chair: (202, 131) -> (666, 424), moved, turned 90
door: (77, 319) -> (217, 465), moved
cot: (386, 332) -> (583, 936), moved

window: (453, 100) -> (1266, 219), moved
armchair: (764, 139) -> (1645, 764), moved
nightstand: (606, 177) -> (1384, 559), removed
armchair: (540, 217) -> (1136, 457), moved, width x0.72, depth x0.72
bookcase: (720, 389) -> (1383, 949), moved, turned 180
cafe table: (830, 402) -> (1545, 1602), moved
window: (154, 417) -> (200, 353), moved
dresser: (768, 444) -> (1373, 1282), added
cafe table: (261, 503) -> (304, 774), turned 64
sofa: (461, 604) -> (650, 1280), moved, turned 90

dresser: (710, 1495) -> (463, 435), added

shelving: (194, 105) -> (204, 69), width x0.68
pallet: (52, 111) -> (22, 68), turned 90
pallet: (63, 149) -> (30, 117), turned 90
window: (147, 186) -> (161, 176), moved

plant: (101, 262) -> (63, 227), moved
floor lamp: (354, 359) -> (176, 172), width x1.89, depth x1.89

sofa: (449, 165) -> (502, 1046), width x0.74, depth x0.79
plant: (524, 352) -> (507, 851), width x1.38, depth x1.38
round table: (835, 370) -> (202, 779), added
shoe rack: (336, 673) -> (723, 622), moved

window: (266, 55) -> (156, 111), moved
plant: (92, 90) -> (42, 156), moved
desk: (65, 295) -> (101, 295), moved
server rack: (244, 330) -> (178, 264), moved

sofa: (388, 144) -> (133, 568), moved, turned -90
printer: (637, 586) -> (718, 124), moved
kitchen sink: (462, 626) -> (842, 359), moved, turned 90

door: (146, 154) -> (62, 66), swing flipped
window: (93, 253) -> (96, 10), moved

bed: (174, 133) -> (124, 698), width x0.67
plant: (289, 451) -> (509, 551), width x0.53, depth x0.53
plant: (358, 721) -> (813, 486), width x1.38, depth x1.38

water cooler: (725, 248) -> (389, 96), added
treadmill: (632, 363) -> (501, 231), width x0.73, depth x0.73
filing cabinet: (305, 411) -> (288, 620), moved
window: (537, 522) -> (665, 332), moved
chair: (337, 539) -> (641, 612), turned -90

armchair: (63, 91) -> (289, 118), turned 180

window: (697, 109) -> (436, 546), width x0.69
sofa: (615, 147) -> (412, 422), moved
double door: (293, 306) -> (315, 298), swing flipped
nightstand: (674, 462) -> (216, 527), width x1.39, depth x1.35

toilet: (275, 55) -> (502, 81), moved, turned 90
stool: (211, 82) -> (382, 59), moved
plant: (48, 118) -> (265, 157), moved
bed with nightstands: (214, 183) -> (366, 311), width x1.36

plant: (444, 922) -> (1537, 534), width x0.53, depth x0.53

____________________

What the task requires:
Return, word for word, each line from the one that contains "armchair: (63, 91) -> (289, 118), turned 180" through the end of the listing above.

Response to this task:
armchair: (63, 91) -> (289, 118), turned 180

window: (697, 109) -> (436, 546), width x0.69
sofa: (615, 147) -> (412, 422), moved
double door: (293, 306) -> (315, 298), swing flipped
nightstand: (674, 462) -> (216, 527), width x1.39, depth x1.35

toilet: (275, 55) -> (502, 81), moved, turned 90
stool: (211, 82) -> (382, 59), moved
plant: (48, 118) -> (265, 157), moved
bed with nightstands: (214, 183) -> (366, 311), width x1.36

plant: (444, 922) -> (1537, 534), width x0.53, depth x0.53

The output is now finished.